- [WORK TO COMPLETE] Render the spatial relation data below as a JSON list of strings, one string per line, omitting the blank lines.

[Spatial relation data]
--- START ---
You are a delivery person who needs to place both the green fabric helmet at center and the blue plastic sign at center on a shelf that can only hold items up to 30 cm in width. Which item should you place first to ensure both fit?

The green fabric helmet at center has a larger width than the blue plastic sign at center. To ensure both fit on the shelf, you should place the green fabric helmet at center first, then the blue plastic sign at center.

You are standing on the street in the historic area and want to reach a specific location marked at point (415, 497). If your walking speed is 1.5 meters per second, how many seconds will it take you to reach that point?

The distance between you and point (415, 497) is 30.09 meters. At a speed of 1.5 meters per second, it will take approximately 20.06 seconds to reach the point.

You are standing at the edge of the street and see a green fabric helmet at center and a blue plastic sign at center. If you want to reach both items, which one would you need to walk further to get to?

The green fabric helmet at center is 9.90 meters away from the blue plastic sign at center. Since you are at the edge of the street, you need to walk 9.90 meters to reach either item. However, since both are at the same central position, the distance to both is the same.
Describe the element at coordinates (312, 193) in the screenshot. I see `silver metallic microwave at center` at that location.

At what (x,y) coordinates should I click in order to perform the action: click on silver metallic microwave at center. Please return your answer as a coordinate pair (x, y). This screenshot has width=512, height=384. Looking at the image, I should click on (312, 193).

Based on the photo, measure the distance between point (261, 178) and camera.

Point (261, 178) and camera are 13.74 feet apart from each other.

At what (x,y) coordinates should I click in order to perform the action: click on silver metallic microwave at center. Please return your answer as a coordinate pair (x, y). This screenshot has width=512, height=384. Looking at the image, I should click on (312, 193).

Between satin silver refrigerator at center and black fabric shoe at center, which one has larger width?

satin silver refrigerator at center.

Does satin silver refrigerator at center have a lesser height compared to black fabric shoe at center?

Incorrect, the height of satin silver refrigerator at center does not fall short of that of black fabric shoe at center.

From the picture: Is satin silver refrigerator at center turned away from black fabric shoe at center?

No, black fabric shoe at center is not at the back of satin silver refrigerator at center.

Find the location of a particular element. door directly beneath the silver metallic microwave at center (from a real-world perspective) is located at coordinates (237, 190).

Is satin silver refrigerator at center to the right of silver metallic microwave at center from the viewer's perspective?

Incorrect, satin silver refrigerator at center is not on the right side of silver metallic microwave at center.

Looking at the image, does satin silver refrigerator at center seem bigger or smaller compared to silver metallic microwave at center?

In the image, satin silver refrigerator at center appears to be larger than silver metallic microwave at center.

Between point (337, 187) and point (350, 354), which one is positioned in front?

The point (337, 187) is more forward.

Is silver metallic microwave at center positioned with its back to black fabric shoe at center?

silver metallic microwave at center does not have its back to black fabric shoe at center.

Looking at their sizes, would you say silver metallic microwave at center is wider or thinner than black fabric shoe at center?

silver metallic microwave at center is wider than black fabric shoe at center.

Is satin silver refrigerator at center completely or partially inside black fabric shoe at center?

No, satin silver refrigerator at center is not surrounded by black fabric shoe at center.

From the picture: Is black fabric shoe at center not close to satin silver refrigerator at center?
--- END ---
- [SOLUTION TO THIS PROBLEM]
[
  "You are a delivery person who needs to place both the green fabric helmet at center and the blue plastic sign at center on a shelf that can only hold items up to 30 cm in width. Which item should you place first to ensure both fit?",
  "The green fabric helmet at center has a larger width than the blue plastic sign at center. To ensure both fit on the shelf, you should place the green fabric helmet at center first, then the blue plastic sign at center.",
  "You are standing on the street in the historic area and want to reach a specific location marked at point (415, 497). If your walking speed is 1.5 meters per second, how many seconds will it take you to reach that point?",
  "The distance between you and point (415, 497) is 30.09 meters. At a speed of 1.5 meters per second, it will take approximately 20.06 seconds to reach the point.",
  "You are standing at the edge of the street and see a green fabric helmet at center and a blue plastic sign at center. If you want to reach both items, which one would you need to walk further to get to?",
  "The green fabric helmet at center is 9.90 meters away from the blue plastic sign at center. Since you are at the edge of the street, you need to walk 9.90 meters to reach either item. However, since both are at the same central position, the distance to both is the same.",
  "Describe the element at coordinates (312, 193) in the screenshot. I see `silver metallic microwave at center` at that location.",
  "At what (x,y) coordinates should I click in order to perform the action: click on silver metallic microwave at center. Please return your answer as a coordinate pair (x, y). This screenshot has width=512, height=384. Looking at the image, I should click on (312, 193).",
  "Based on the photo, measure the distance between point (261, 178) and camera.",
  "Point (261, 178) and camera are 13.74 feet apart from each other.",
  "At what (x,y) coordinates should I click in order to perform the action: click on silver metallic microwave at center. Please return your answer as a coordinate pair (x, y). This screenshot has width=512, height=384. Looking at the image, I should click on (312, 193).",
  "Between satin silver refrigerator at center and black fabric shoe at center, which one has larger width?",
  "satin silver refrigerator at center.",
  "Does satin silver refrigerator at center have a lesser height compared to black fabric shoe at center?",
  "Incorrect, the height of satin silver refrigerator at center does not fall short of that of black fabric shoe at center.",
  "From the picture: Is satin silver refrigerator at center turned away from black fabric shoe at center?",
  "No, black fabric shoe at center is not at the back of satin silver refrigerator at center.",
  "Find the location of a particular element. door directly beneath the silver metallic microwave at center (from a real-world perspective) is located at coordinates (237, 190).",
  "Is satin silver refrigerator at center to the right of silver metallic microwave at center from the viewer's perspective?",
  "Incorrect, satin silver refrigerator at center is not on the right side of silver metallic microwave at center.",
  "Looking at the image, does satin silver refrigerator at center seem bigger or smaller compared to silver metallic microwave at center?",
  "In the image, satin silver refrigerator at center appears to be larger than silver metallic microwave at center.",
  "Between point (337, 187) and point (350, 354), which one is positioned in front?",
  "The point (337, 187) is more forward.",
  "Is silver metallic microwave at center positioned with its back to black fabric shoe at center?",
  "silver metallic microwave at center does not have its back to black fabric shoe at center.",
  "Looking at their sizes, would you say silver metallic microwave at center is wider or thinner than black fabric shoe at center?",
  "silver metallic microwave at center is wider than black fabric shoe at center.",
  "Is satin silver refrigerator at center completely or partially inside black fabric shoe at center?",
  "No, satin silver refrigerator at center is not surrounded by black fabric shoe at center.",
  "From the picture: Is black fabric shoe at center not close to satin silver refrigerator at center?"
]